** Aim of the task **
In the data below, find the line that contains "(549, 360) = (667, 389): turquoise" and the line that contains "(619, 312) = (597, 227): red". Copy both, plus every line between them, exactly.
::: Dataset records :::
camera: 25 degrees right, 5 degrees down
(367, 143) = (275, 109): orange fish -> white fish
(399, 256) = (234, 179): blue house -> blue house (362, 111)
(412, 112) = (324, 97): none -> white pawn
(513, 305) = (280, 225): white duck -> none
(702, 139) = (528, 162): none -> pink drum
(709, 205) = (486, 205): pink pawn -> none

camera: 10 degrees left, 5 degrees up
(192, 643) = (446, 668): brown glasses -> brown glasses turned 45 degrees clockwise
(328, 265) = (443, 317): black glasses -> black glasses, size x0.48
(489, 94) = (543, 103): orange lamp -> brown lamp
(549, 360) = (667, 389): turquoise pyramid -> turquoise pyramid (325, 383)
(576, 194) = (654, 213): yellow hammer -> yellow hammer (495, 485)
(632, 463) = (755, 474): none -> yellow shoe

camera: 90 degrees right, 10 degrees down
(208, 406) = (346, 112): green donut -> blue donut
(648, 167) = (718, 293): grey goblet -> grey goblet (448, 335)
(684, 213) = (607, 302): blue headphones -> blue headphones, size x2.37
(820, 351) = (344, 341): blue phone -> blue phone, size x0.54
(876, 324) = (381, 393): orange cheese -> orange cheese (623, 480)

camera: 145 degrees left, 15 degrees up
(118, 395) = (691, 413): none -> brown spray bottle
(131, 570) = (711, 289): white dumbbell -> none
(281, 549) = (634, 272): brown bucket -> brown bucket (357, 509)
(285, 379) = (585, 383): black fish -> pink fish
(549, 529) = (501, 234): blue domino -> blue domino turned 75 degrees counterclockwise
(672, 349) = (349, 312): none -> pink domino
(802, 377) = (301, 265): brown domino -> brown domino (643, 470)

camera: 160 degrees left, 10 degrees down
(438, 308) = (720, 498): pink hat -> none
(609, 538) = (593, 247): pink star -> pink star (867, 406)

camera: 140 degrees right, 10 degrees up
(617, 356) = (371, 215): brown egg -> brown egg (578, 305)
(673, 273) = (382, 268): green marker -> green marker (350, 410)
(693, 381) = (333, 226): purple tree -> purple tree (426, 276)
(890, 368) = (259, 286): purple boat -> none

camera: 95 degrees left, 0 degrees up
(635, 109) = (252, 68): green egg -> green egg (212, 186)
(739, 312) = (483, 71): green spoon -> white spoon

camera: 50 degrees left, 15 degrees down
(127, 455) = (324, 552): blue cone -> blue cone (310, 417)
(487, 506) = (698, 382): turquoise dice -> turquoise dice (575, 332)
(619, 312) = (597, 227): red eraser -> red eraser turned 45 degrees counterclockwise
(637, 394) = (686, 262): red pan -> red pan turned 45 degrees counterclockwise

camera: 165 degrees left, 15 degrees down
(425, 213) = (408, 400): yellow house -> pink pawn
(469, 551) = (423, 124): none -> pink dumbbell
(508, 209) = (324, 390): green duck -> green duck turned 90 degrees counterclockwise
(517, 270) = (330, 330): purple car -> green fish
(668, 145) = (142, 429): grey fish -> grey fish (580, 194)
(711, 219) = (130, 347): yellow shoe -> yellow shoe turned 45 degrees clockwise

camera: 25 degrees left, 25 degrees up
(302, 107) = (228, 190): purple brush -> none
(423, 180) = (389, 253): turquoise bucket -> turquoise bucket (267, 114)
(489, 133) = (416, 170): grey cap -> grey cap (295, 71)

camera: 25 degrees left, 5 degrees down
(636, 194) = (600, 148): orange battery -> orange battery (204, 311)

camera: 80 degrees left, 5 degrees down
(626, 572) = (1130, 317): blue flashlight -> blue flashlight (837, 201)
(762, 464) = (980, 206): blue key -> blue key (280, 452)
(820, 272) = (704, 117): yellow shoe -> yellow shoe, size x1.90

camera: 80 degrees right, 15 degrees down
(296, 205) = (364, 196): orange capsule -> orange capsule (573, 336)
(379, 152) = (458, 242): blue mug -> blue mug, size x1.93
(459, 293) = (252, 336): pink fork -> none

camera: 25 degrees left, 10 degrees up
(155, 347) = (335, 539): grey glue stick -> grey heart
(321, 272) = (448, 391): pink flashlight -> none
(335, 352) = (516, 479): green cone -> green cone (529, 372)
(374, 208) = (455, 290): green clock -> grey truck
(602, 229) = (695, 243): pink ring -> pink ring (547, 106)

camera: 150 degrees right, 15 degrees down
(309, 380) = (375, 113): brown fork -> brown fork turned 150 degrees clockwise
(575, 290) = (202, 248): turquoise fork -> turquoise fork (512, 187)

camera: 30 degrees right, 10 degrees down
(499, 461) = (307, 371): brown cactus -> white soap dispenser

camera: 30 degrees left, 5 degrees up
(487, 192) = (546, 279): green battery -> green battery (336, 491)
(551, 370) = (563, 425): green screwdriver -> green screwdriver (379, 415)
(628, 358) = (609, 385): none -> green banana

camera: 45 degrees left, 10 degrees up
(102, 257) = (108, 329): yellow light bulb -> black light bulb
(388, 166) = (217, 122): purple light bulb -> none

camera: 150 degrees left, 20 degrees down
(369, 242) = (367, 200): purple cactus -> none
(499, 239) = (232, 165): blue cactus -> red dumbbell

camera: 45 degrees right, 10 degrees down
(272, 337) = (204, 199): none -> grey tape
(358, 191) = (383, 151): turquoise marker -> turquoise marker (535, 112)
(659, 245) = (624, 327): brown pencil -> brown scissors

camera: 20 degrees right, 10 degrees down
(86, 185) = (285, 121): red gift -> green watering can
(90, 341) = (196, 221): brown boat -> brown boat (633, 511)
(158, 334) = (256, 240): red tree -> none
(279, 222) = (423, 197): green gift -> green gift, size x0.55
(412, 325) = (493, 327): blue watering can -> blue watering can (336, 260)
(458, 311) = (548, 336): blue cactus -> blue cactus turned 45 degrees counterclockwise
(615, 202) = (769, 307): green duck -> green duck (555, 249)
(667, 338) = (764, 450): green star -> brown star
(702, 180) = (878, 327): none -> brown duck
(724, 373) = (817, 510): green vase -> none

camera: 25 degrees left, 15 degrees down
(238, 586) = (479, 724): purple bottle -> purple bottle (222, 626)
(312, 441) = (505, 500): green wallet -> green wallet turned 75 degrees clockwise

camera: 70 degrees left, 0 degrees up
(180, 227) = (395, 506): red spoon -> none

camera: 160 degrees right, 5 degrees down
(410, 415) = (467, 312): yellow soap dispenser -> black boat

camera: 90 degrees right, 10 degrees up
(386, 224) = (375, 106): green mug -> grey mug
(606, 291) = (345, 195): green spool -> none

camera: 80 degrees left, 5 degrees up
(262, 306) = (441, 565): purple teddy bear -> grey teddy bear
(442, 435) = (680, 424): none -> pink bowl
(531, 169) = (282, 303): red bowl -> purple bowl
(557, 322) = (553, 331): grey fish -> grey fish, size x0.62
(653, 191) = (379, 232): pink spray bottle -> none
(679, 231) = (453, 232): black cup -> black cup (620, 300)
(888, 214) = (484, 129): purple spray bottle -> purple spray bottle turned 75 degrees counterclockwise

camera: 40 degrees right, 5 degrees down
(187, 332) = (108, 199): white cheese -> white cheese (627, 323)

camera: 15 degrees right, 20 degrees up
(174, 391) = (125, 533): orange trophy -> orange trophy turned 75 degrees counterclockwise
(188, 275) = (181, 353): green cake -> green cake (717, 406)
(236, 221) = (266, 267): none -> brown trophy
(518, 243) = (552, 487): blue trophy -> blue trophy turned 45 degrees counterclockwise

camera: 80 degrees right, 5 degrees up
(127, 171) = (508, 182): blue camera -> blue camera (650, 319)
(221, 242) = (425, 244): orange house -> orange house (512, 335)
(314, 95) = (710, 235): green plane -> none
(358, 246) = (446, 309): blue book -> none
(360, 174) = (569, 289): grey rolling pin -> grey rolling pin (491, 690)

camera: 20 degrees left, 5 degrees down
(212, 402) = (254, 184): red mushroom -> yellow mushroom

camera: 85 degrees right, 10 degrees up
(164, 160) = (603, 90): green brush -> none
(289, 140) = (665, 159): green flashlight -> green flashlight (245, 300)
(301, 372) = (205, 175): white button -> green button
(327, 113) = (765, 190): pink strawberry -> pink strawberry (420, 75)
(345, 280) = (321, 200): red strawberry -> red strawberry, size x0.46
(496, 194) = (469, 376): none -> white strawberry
:::
** Finished exercise **
(549, 360) = (667, 389): turquoise pyramid -> turquoise pyramid (325, 383)
(576, 194) = (654, 213): yellow hammer -> yellow hammer (495, 485)
(632, 463) = (755, 474): none -> yellow shoe

camera: 90 degrees right, 10 degrees down
(208, 406) = (346, 112): green donut -> blue donut
(648, 167) = (718, 293): grey goblet -> grey goblet (448, 335)
(684, 213) = (607, 302): blue headphones -> blue headphones, size x2.37
(820, 351) = (344, 341): blue phone -> blue phone, size x0.54
(876, 324) = (381, 393): orange cheese -> orange cheese (623, 480)

camera: 145 degrees left, 15 degrees up
(118, 395) = (691, 413): none -> brown spray bottle
(131, 570) = (711, 289): white dumbbell -> none
(281, 549) = (634, 272): brown bucket -> brown bucket (357, 509)
(285, 379) = (585, 383): black fish -> pink fish
(549, 529) = (501, 234): blue domino -> blue domino turned 75 degrees counterclockwise
(672, 349) = (349, 312): none -> pink domino
(802, 377) = (301, 265): brown domino -> brown domino (643, 470)

camera: 160 degrees left, 10 degrees down
(438, 308) = (720, 498): pink hat -> none
(609, 538) = (593, 247): pink star -> pink star (867, 406)

camera: 140 degrees right, 10 degrees up
(617, 356) = (371, 215): brown egg -> brown egg (578, 305)
(673, 273) = (382, 268): green marker -> green marker (350, 410)
(693, 381) = (333, 226): purple tree -> purple tree (426, 276)
(890, 368) = (259, 286): purple boat -> none

camera: 95 degrees left, 0 degrees up
(635, 109) = (252, 68): green egg -> green egg (212, 186)
(739, 312) = (483, 71): green spoon -> white spoon

camera: 50 degrees left, 15 degrees down
(127, 455) = (324, 552): blue cone -> blue cone (310, 417)
(487, 506) = (698, 382): turquoise dice -> turquoise dice (575, 332)
(619, 312) = (597, 227): red eraser -> red eraser turned 45 degrees counterclockwise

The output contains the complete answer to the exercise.